# Listed entries
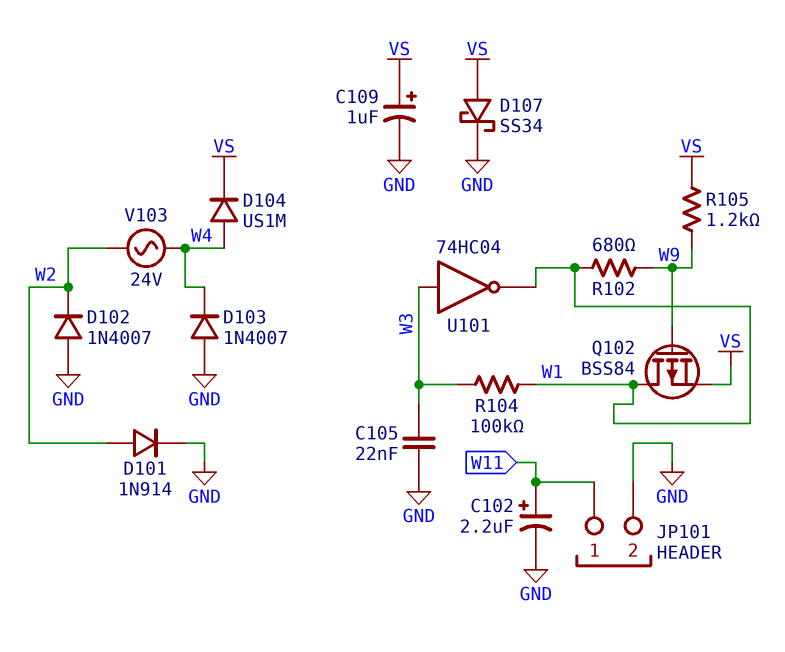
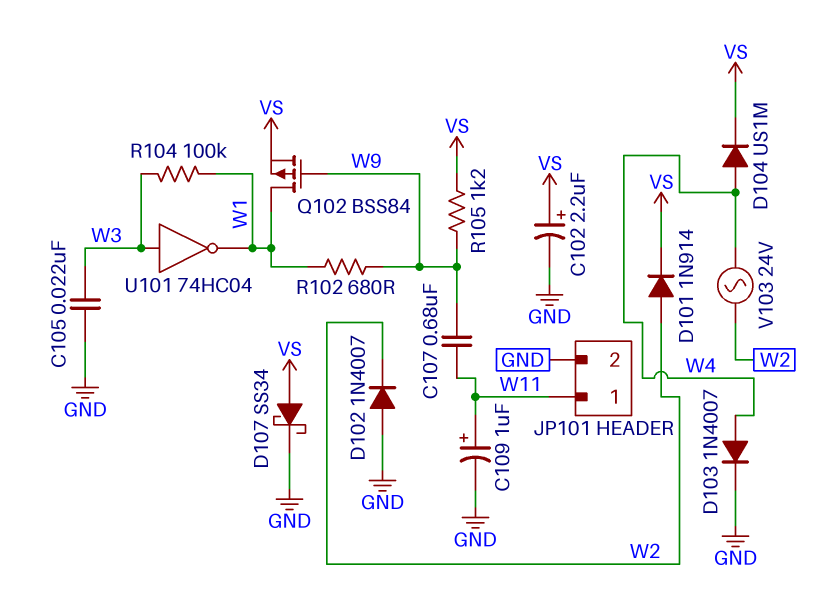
C102: 2.2uF (plus W11, minus GND) -> 2.2uF (plus VS, minus GND)
C107: none -> 680nF (W9, W11)
C109: 1uF (plus VS, minus GND) -> 1uF (plus W11, minus GND)
D101: diode 1N914 (A W2, K GND) -> diode 1N914 (A W2, K VS)
D103: diode 1N4007 (A GND, K W4) -> diode 1N4007 (A W4, K GND)

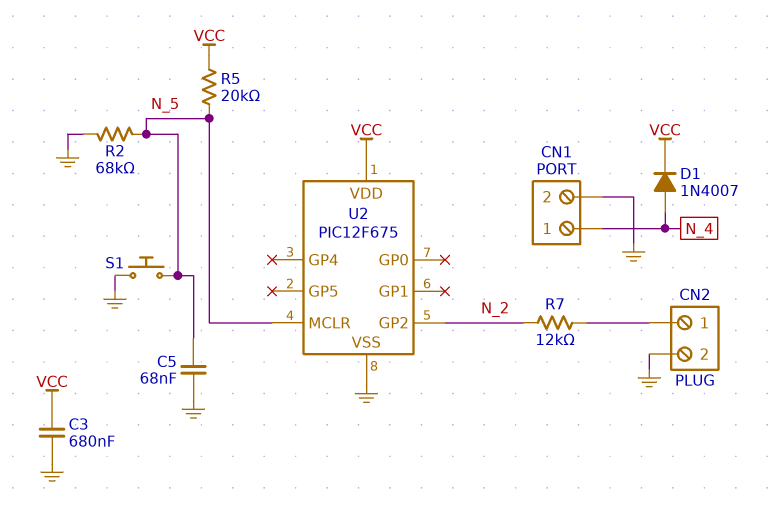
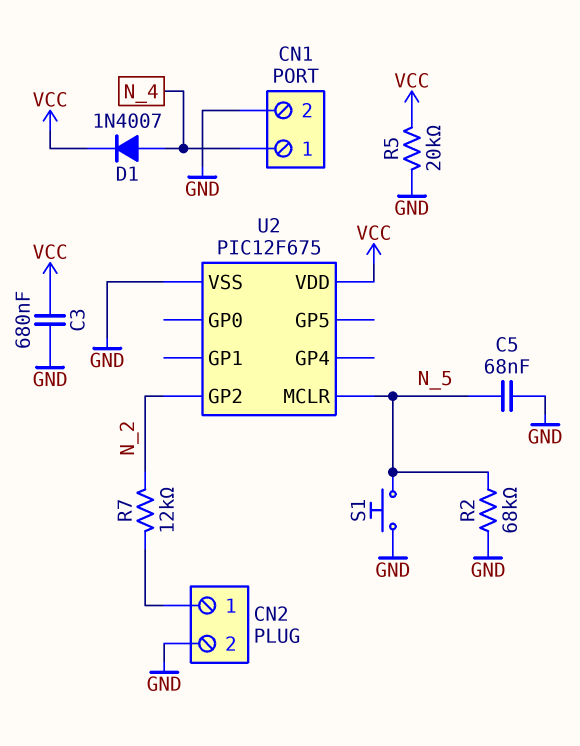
R5: 20k (N_5, VCC) -> 20k (GND, VCC)

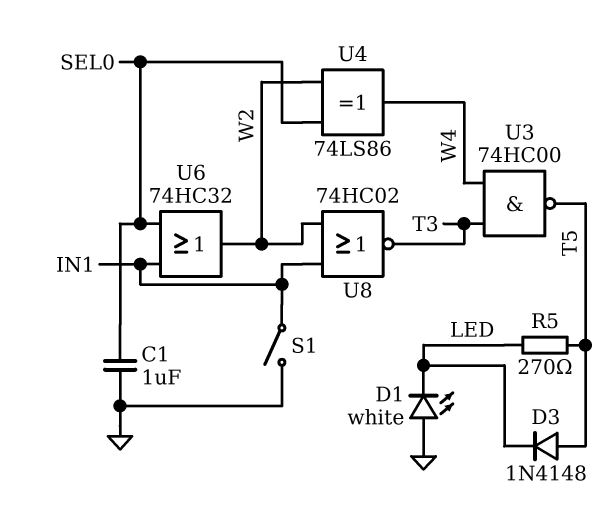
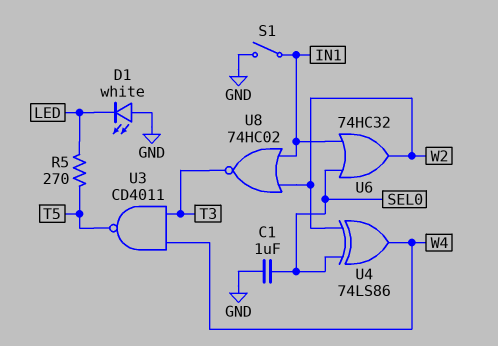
D3: diode 1N4148 (A T5, K LED) -> none
U3: NAND 74HC00 (in T3, in W4, out T5) -> NAND CD4011 (in T3, in W4, out T5)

# Task brief
Show the lines of the material that contain the word "none".

# Written solution
C107: none -> 680nF (W9, W11)
D3: diode 1N4148 (A T5, K LED) -> none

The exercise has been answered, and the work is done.